#### DIRECTIONS FOR THIS TASK
Would you transcribe the listing exactly as it stands, minus any images?

====== SUPPLIED RECORDS

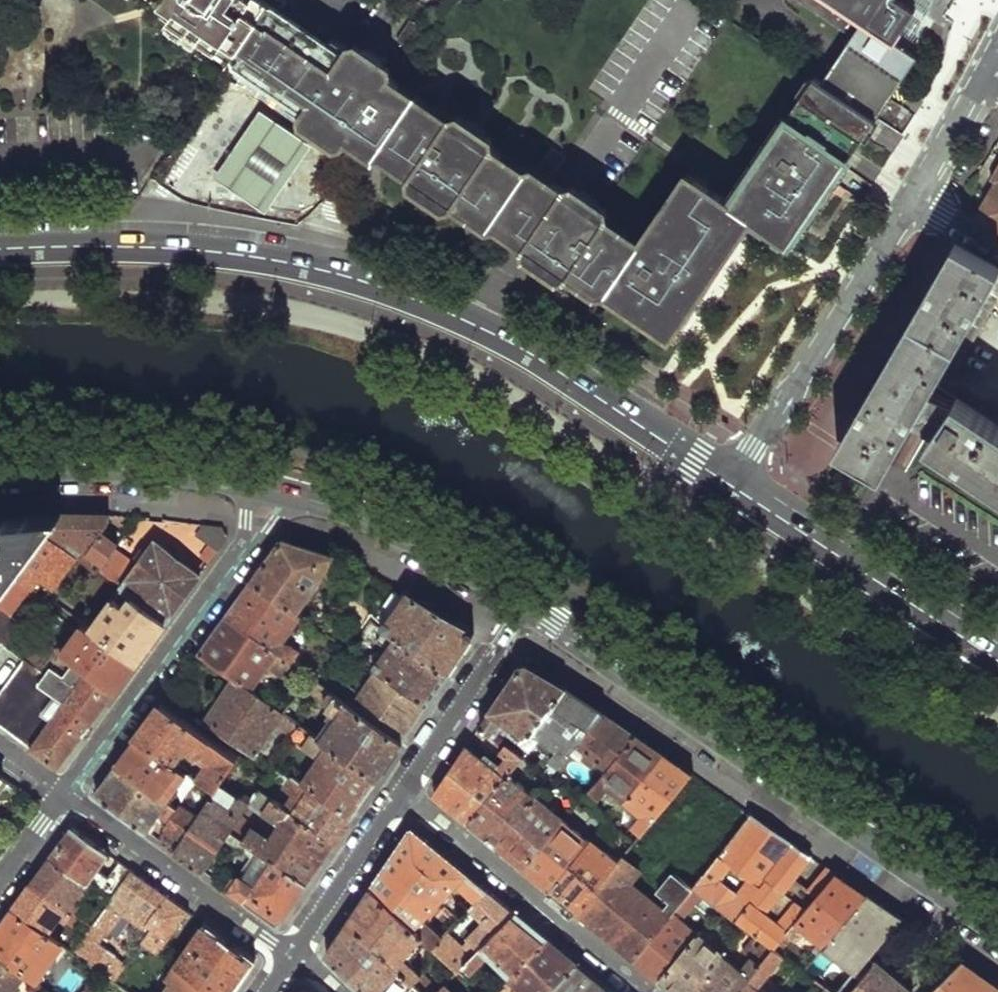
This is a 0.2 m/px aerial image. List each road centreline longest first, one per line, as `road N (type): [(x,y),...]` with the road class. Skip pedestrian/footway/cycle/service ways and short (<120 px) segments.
road 1 (primary): [(0,248),(148,246),(329,276),(488,335),(734,482)]
road 2 (primary): [(997,927),(526,607)]
road 3 (residential): [(270,489),(259,524),(64,794)]
road 4 (residential): [(912,199),(734,482)]
road 5 (primary): [(734,482),(997,655)]
road 6 (residential): [(404,793),(646,991)]
road 7 (primary): [(526,607),(394,532),(270,489)]
road 8 (residential): [(64,794),(292,956)]
road 9 (primary): [(270,489),(132,469),(0,469)]
road 10 (tertiary): [(404,793),(526,607)]
road 11 (tertiary): [(292,956),(404,793)]
road 12 (residential): [(991,62),(912,199)]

============

#### REPLY
This is a 0.2 m/px aerial image. List each road centreline longest first, one per line, as `road N (type): [(x,y),...]` with the road class. Skip pedestrian/footway/cycle/service ways and short (<120 px) segments.
road 1 (primary): [(0,248),(148,246),(329,276),(488,335),(734,482)]
road 2 (primary): [(997,927),(526,607)]
road 3 (residential): [(270,489),(259,524),(64,794)]
road 4 (residential): [(912,199),(734,482)]
road 5 (primary): [(734,482),(997,655)]
road 6 (residential): [(404,793),(646,991)]
road 7 (primary): [(526,607),(394,532),(270,489)]
road 8 (residential): [(64,794),(292,956)]
road 9 (primary): [(270,489),(132,469),(0,469)]
road 10 (tertiary): [(404,793),(526,607)]
road 11 (tertiary): [(292,956),(404,793)]
road 12 (residential): [(991,62),(912,199)]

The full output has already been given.